### Instructions for the task
Write down exactly the lines from the one with "RTC pin SCL: 9 -> RX" to the end of the data, first and last included, and no others.

[Start of section]

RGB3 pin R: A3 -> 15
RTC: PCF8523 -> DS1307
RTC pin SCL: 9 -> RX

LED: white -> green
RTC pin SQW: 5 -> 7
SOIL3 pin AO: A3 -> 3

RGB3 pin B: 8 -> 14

[End of section]

### Solution
RTC pin SCL: 9 -> RX

LED: white -> green
RTC pin SQW: 5 -> 7
SOIL3 pin AO: A3 -> 3

RGB3 pin B: 8 -> 14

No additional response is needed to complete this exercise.